RECORD EXTRACTS START

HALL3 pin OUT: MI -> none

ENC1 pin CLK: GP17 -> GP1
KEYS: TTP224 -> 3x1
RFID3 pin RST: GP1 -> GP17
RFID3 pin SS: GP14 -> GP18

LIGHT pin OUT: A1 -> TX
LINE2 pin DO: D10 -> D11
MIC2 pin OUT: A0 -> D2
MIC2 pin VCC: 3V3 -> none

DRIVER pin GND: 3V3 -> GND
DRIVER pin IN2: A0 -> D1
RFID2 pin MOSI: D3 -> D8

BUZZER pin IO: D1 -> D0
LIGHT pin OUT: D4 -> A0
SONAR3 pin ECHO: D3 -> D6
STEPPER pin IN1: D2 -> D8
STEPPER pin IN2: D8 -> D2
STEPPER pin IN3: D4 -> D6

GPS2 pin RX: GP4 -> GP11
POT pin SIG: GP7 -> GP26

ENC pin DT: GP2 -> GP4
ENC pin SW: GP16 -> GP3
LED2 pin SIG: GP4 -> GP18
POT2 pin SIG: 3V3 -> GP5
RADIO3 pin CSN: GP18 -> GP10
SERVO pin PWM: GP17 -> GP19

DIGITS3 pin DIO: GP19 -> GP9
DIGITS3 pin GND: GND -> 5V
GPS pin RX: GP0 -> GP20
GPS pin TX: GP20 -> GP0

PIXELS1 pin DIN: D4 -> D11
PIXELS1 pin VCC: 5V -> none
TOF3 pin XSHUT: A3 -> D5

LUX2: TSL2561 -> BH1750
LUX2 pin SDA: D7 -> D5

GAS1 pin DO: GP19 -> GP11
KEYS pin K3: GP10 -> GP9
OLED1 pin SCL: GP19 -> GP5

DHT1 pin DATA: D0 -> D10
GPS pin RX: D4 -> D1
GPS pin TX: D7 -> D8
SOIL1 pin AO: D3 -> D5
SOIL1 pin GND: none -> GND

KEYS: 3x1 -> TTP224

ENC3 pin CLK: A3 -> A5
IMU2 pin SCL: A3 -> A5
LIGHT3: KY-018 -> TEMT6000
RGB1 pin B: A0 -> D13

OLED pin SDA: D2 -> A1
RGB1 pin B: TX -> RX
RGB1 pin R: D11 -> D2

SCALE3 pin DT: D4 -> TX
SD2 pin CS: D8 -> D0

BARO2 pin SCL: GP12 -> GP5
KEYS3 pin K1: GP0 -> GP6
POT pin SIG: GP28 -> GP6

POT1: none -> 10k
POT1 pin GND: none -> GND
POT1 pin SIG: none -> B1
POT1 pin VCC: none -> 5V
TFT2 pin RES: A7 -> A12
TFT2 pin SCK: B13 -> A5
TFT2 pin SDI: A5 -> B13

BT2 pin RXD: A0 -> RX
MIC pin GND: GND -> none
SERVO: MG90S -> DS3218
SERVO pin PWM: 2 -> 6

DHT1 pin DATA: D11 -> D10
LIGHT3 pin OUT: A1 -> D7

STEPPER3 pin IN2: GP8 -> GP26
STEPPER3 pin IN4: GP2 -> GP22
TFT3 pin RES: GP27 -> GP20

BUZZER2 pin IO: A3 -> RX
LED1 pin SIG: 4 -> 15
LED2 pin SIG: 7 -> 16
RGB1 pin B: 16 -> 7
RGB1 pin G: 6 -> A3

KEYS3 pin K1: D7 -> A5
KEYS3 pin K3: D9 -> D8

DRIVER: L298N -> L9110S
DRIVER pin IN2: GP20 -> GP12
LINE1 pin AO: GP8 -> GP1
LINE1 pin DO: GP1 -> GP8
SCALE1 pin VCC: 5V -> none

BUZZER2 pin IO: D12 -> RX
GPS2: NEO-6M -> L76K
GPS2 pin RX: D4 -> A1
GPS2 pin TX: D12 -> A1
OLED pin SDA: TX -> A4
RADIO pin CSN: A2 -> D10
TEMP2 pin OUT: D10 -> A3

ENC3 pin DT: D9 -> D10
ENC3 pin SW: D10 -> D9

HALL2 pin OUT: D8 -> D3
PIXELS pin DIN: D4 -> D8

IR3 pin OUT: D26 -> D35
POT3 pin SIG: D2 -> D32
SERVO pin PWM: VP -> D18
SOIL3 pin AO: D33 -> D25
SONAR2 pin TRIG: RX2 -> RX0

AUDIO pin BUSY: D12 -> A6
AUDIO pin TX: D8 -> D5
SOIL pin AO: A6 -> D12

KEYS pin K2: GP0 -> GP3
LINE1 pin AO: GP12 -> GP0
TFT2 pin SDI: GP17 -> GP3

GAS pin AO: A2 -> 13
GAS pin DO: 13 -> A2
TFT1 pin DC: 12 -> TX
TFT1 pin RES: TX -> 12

RECORD EXTRACTS END

WHAT THE TASK ASKS - Transcribe all entries exactly as they appear above.

ANSWER TO THIS PROBLEM -
HALL3 pin OUT: MI -> none

ENC1 pin CLK: GP17 -> GP1
KEYS: TTP224 -> 3x1
RFID3 pin RST: GP1 -> GP17
RFID3 pin SS: GP14 -> GP18

LIGHT pin OUT: A1 -> TX
LINE2 pin DO: D10 -> D11
MIC2 pin OUT: A0 -> D2
MIC2 pin VCC: 3V3 -> none

DRIVER pin GND: 3V3 -> GND
DRIVER pin IN2: A0 -> D1
RFID2 pin MOSI: D3 -> D8

BUZZER pin IO: D1 -> D0
LIGHT pin OUT: D4 -> A0
SONAR3 pin ECHO: D3 -> D6
STEPPER pin IN1: D2 -> D8
STEPPER pin IN2: D8 -> D2
STEPPER pin IN3: D4 -> D6

GPS2 pin RX: GP4 -> GP11
POT pin SIG: GP7 -> GP26

ENC pin DT: GP2 -> GP4
ENC pin SW: GP16 -> GP3
LED2 pin SIG: GP4 -> GP18
POT2 pin SIG: 3V3 -> GP5
RADIO3 pin CSN: GP18 -> GP10
SERVO pin PWM: GP17 -> GP19

DIGITS3 pin DIO: GP19 -> GP9
DIGITS3 pin GND: GND -> 5V
GPS pin RX: GP0 -> GP20
GPS pin TX: GP20 -> GP0

PIXELS1 pin DIN: D4 -> D11
PIXELS1 pin VCC: 5V -> none
TOF3 pin XSHUT: A3 -> D5

LUX2: TSL2561 -> BH1750
LUX2 pin SDA: D7 -> D5

GAS1 pin DO: GP19 -> GP11
KEYS pin K3: GP10 -> GP9
OLED1 pin SCL: GP19 -> GP5

DHT1 pin DATA: D0 -> D10
GPS pin RX: D4 -> D1
GPS pin TX: D7 -> D8
SOIL1 pin AO: D3 -> D5
SOIL1 pin GND: none -> GND

KEYS: 3x1 -> TTP224

ENC3 pin CLK: A3 -> A5
IMU2 pin SCL: A3 -> A5
LIGHT3: KY-018 -> TEMT6000
RGB1 pin B: A0 -> D13

OLED pin SDA: D2 -> A1
RGB1 pin B: TX -> RX
RGB1 pin R: D11 -> D2

SCALE3 pin DT: D4 -> TX
SD2 pin CS: D8 -> D0

BARO2 pin SCL: GP12 -> GP5
KEYS3 pin K1: GP0 -> GP6
POT pin SIG: GP28 -> GP6

POT1: none -> 10k
POT1 pin GND: none -> GND
POT1 pin SIG: none -> B1
POT1 pin VCC: none -> 5V
TFT2 pin RES: A7 -> A12
TFT2 pin SCK: B13 -> A5
TFT2 pin SDI: A5 -> B13

BT2 pin RXD: A0 -> RX
MIC pin GND: GND -> none
SERVO: MG90S -> DS3218
SERVO pin PWM: 2 -> 6

DHT1 pin DATA: D11 -> D10
LIGHT3 pin OUT: A1 -> D7

STEPPER3 pin IN2: GP8 -> GP26
STEPPER3 pin IN4: GP2 -> GP22
TFT3 pin RES: GP27 -> GP20

BUZZER2 pin IO: A3 -> RX
LED1 pin SIG: 4 -> 15
LED2 pin SIG: 7 -> 16
RGB1 pin B: 16 -> 7
RGB1 pin G: 6 -> A3

KEYS3 pin K1: D7 -> A5
KEYS3 pin K3: D9 -> D8

DRIVER: L298N -> L9110S
DRIVER pin IN2: GP20 -> GP12
LINE1 pin AO: GP8 -> GP1
LINE1 pin DO: GP1 -> GP8
SCALE1 pin VCC: 5V -> none

BUZZER2 pin IO: D12 -> RX
GPS2: NEO-6M -> L76K
GPS2 pin RX: D4 -> A1
GPS2 pin TX: D12 -> A1
OLED pin SDA: TX -> A4
RADIO pin CSN: A2 -> D10
TEMP2 pin OUT: D10 -> A3

ENC3 pin DT: D9 -> D10
ENC3 pin SW: D10 -> D9

HALL2 pin OUT: D8 -> D3
PIXELS pin DIN: D4 -> D8

IR3 pin OUT: D26 -> D35
POT3 pin SIG: D2 -> D32
SERVO pin PWM: VP -> D18
SOIL3 pin AO: D33 -> D25
SONAR2 pin TRIG: RX2 -> RX0

AUDIO pin BUSY: D12 -> A6
AUDIO pin TX: D8 -> D5
SOIL pin AO: A6 -> D12

KEYS pin K2: GP0 -> GP3
LINE1 pin AO: GP12 -> GP0
TFT2 pin SDI: GP17 -> GP3

GAS pin AO: A2 -> 13
GAS pin DO: 13 -> A2
TFT1 pin DC: 12 -> TX
TFT1 pin RES: TX -> 12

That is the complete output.